__WHAT IS REQUIRED__. Lines from the one containing "Ente/rot (110, 305)" through the final line of the data, restated word for word and free of pictures, make up the whole answer.

(Object change descriptions)
──────────
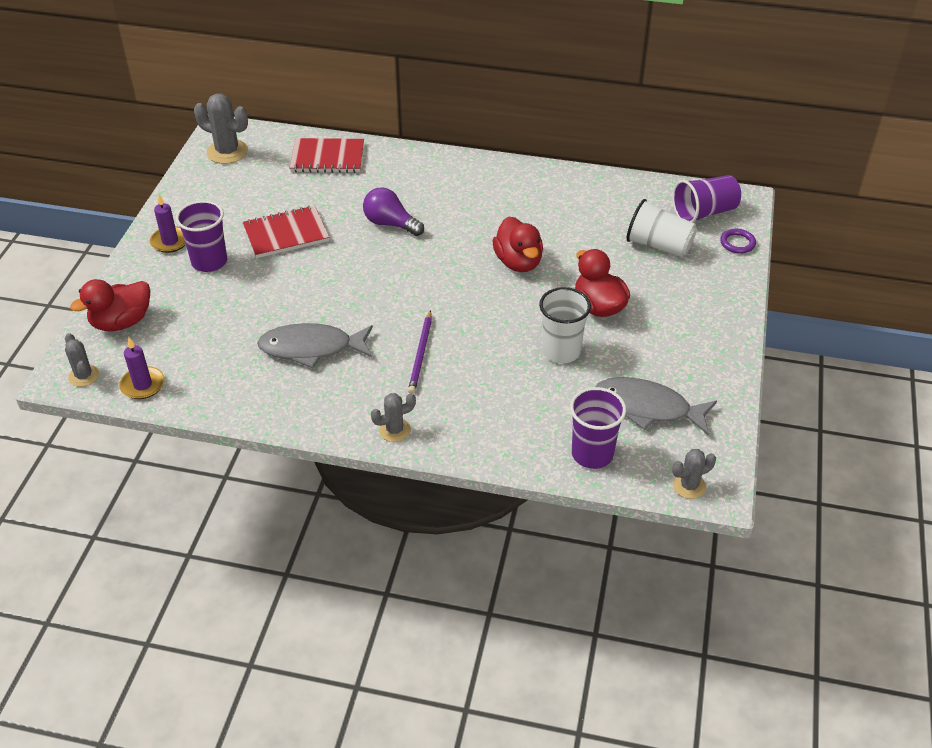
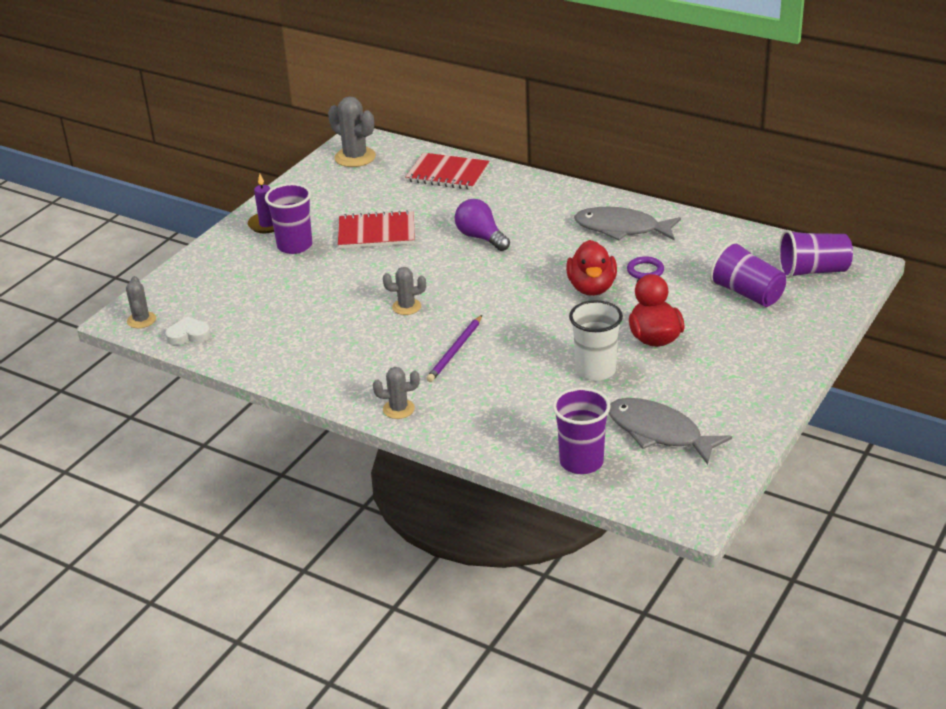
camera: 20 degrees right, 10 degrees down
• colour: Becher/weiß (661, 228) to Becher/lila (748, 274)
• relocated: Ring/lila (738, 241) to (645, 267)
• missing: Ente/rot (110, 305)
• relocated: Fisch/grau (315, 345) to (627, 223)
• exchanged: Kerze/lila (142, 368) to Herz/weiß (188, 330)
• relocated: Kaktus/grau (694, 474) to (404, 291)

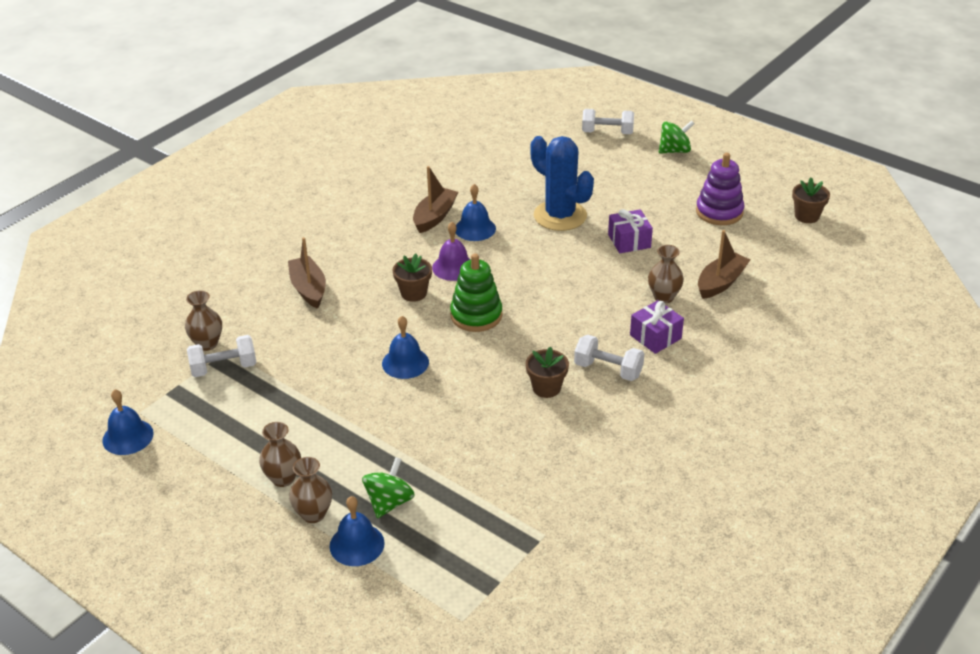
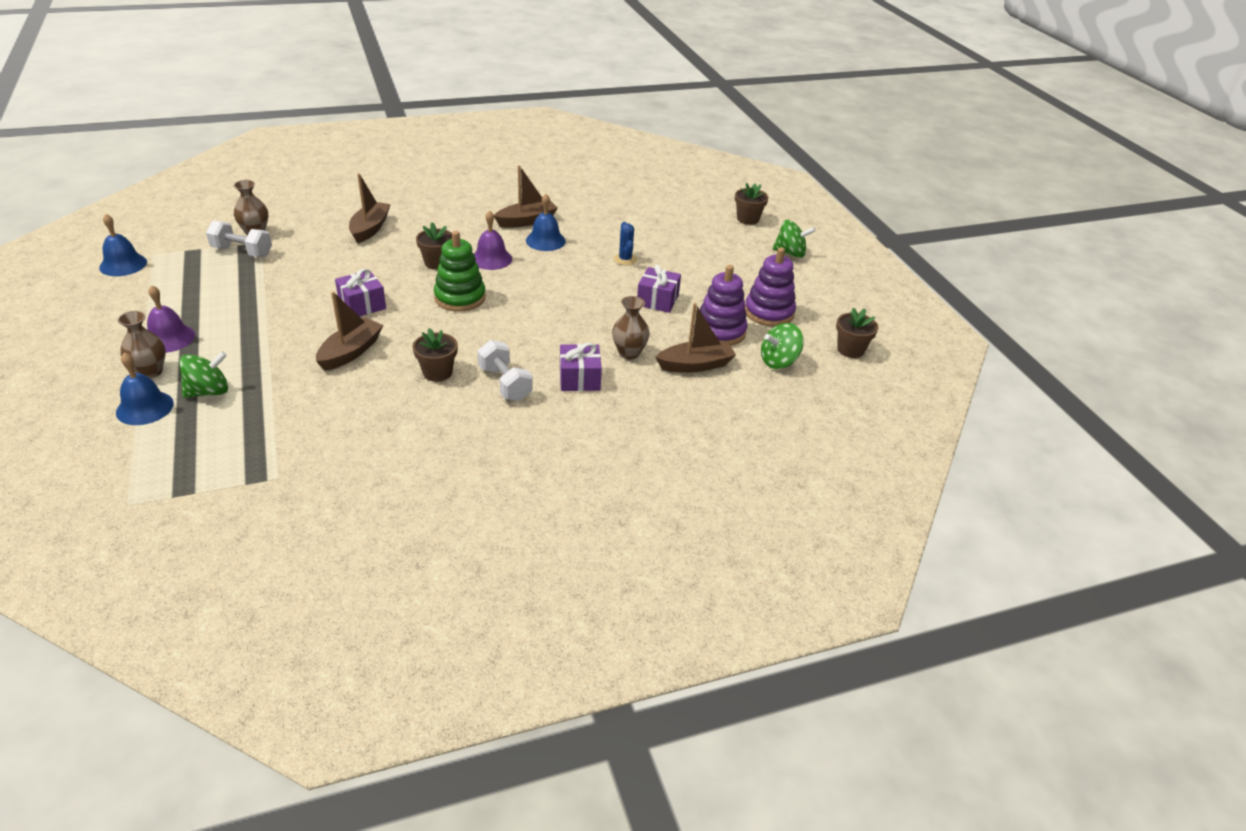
camera: 30 degrees right, 0 degrees up
• exchanged: Hantel/weiß (608, 121) to Blumentopf/braun (752, 204)
• size: Kaktus/blau (562, 183) = (625, 243) x0.44
• exchanged: Glocke/blau (405, 347) to Geschenk/lila (360, 292)
• exchanged: Vase/braun (280, 454) to Glocke/lila (171, 319)
• appeared: Stapelspielzeug/lila (724, 305)
• appeared: Boot/braun (349, 331)
• appeared: Kreisel/grün (782, 346)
──────────
__ANSWER AREA__.
• missing: Ente/rot (110, 305)
• relocated: Fisch/grau (315, 345) to (627, 223)
• exchanged: Kerze/lila (142, 368) to Herz/weiß (188, 330)
• relocated: Kaktus/grau (694, 474) to (404, 291)

camera: 30 degrees right, 0 degrees up
• exchanged: Hantel/weiß (608, 121) to Blumentopf/braun (752, 204)
• size: Kaktus/blau (562, 183) = (625, 243) x0.44
• exchanged: Glocke/blau (405, 347) to Geschenk/lila (360, 292)
• exchanged: Vase/braun (280, 454) to Glocke/lila (171, 319)
• appeared: Stapelspielzeug/lila (724, 305)
• appeared: Boot/braun (349, 331)
• appeared: Kreisel/grün (782, 346)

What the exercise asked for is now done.